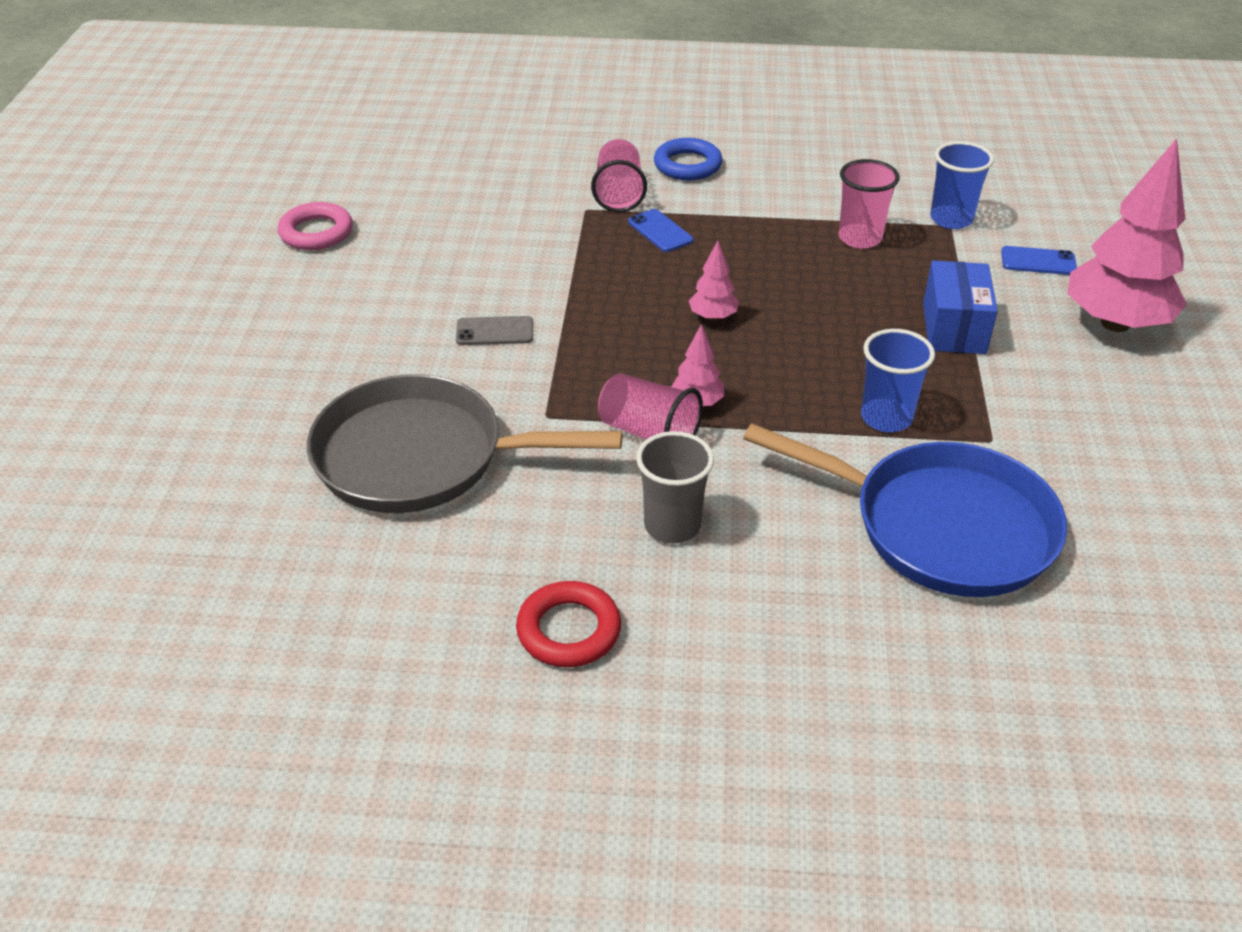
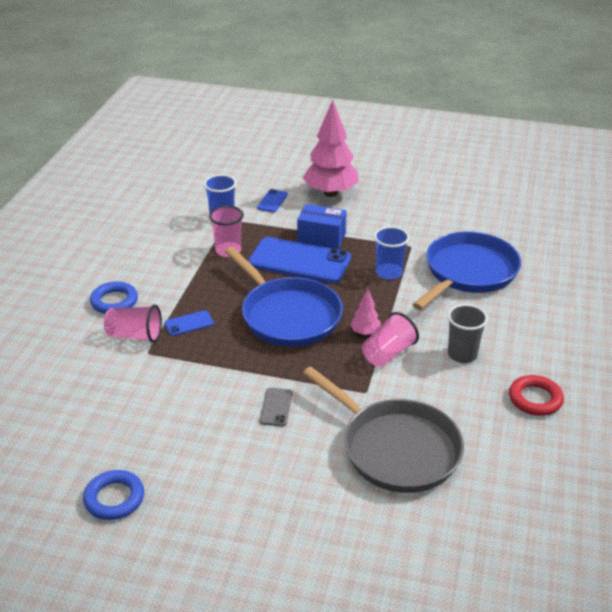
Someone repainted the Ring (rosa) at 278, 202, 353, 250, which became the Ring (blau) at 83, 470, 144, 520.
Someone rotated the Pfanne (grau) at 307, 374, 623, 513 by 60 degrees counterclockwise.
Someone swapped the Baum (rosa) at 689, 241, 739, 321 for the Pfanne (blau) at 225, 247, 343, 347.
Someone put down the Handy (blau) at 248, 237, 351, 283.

**WHAT THE TASK REQUIRES**
Without including any picture, copy the listing above exactly and in full.

**SOLUTION TO THIS PROBLEM**
Someone repainted the Ring (rosa) at 278, 202, 353, 250, which became the Ring (blau) at 83, 470, 144, 520.
Someone rotated the Pfanne (grau) at 307, 374, 623, 513 by 60 degrees counterclockwise.
Someone swapped the Baum (rosa) at 689, 241, 739, 321 for the Pfanne (blau) at 225, 247, 343, 347.
Someone put down the Handy (blau) at 248, 237, 351, 283.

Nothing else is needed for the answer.